[Before-and-after change records]

*-*-*

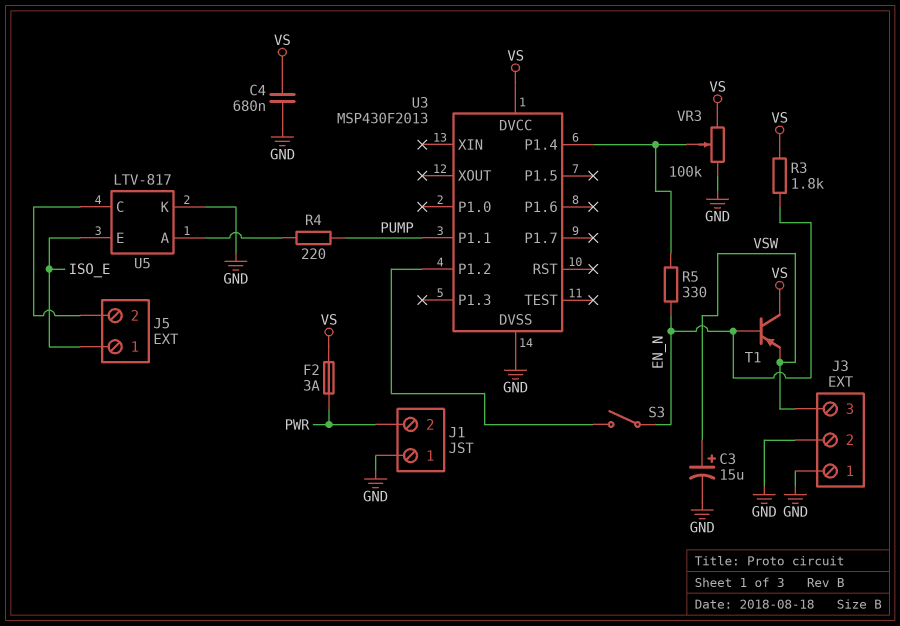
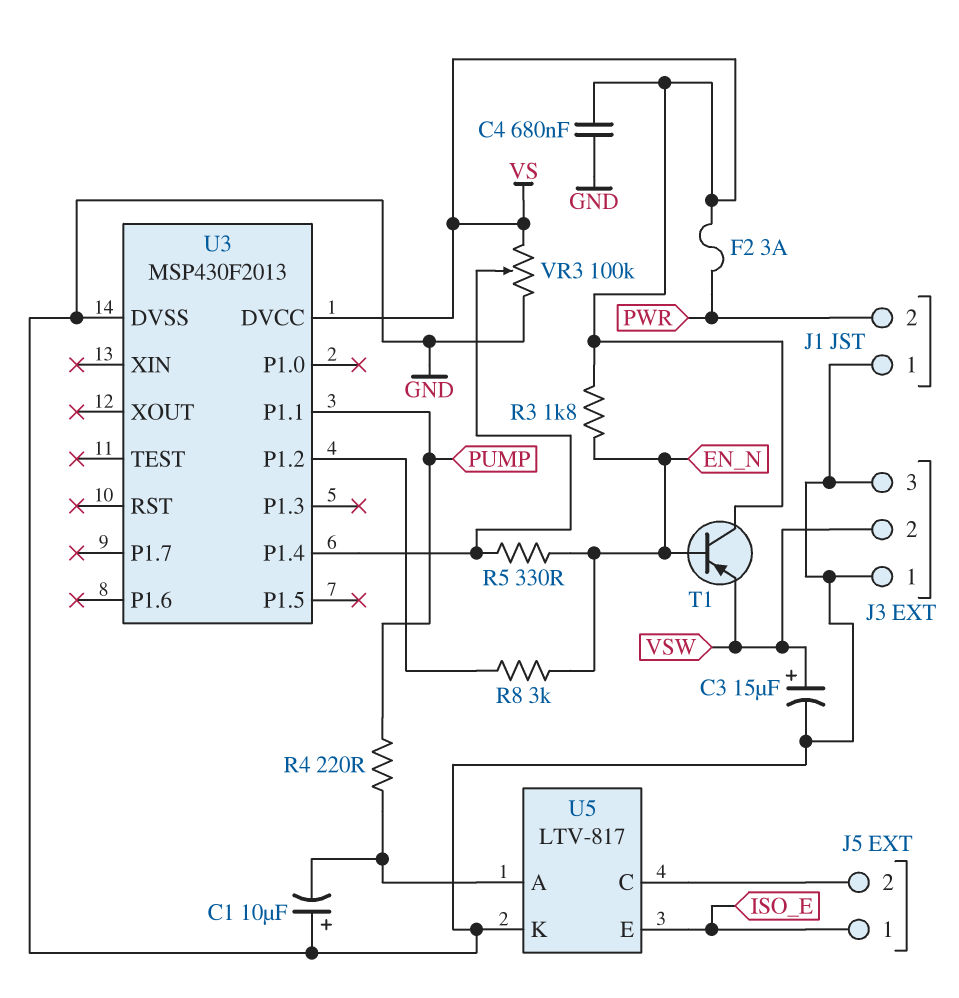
C1: none -> 10uF (plus GND, minus U5/A)
J3 pin 2: GND -> VSW
J3 pin 3: VSW -> GND
R8: none -> 3k (EN_N, U3/P1.2)
S3: switch (EN_N, U3/P1.2) -> none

*-*-*

* **EXERCISE**
Since the pictures are not wanted, copy only the text of the records above, exactly.

* **WRITTEN REPLY**
C1: none -> 10uF (plus GND, minus U5/A)
J3 pin 2: GND -> VSW
J3 pin 3: VSW -> GND
R8: none -> 3k (EN_N, U3/P1.2)
S3: switch (EN_N, U3/P1.2) -> none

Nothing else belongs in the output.